§ Entries provided:
..........

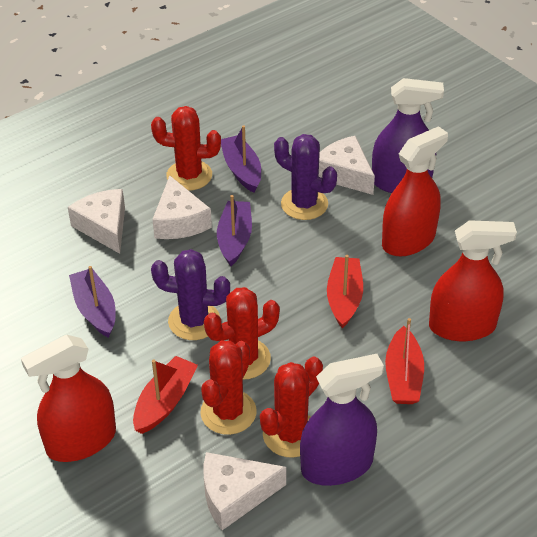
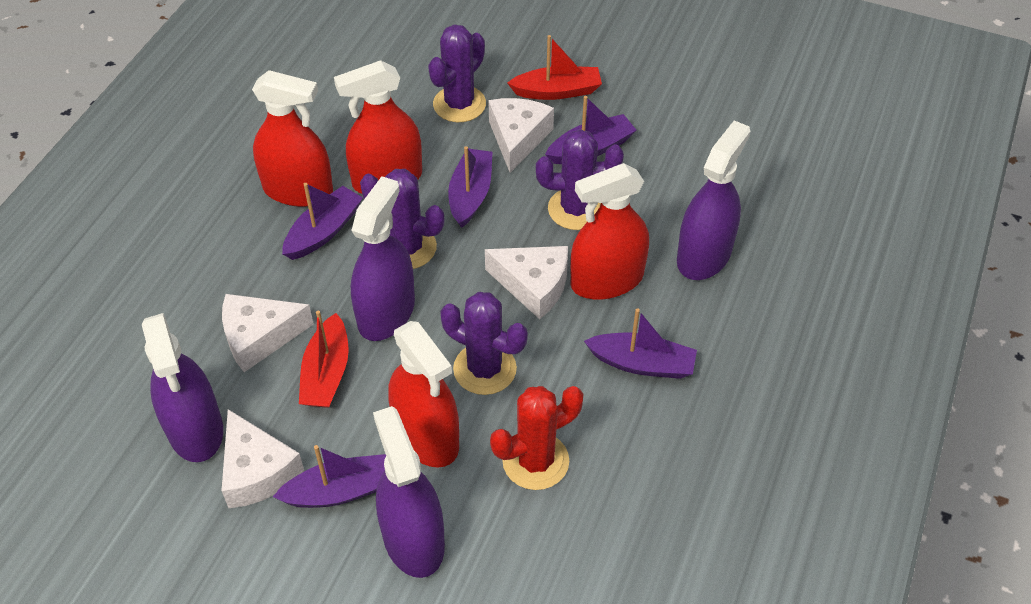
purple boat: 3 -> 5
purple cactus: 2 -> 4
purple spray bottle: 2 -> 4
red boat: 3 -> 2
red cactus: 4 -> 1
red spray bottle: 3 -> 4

..........

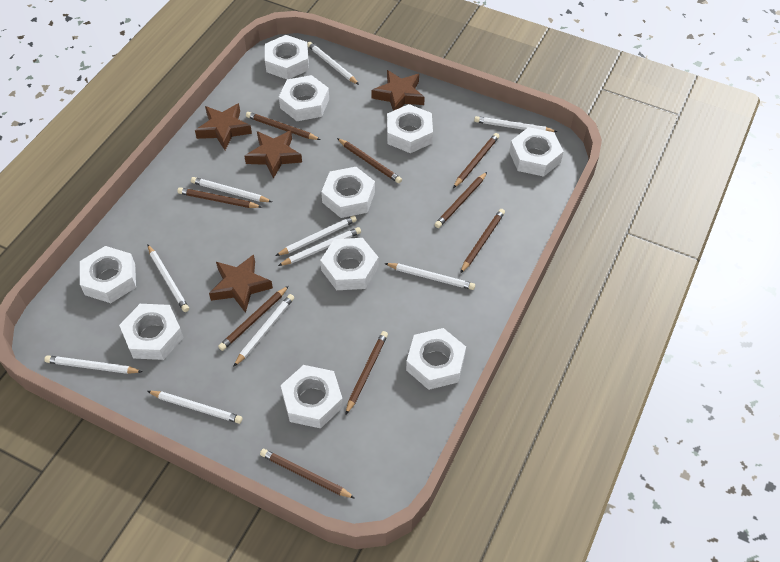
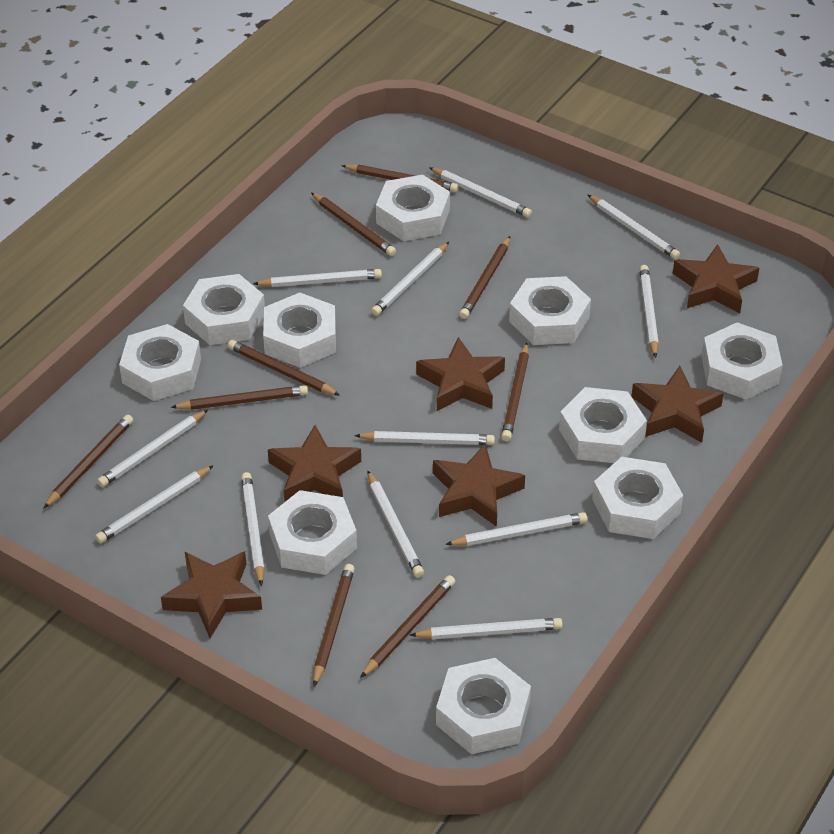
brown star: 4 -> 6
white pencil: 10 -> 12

..........

Only the lines from the one containing "purple cactus: 2 -> 4" through the one containing "red spray bottle: 3 -> 4" are to be retyped, both boundary lines included, with no other material.

purple cactus: 2 -> 4
purple spray bottle: 2 -> 4
red boat: 3 -> 2
red cactus: 4 -> 1
red spray bottle: 3 -> 4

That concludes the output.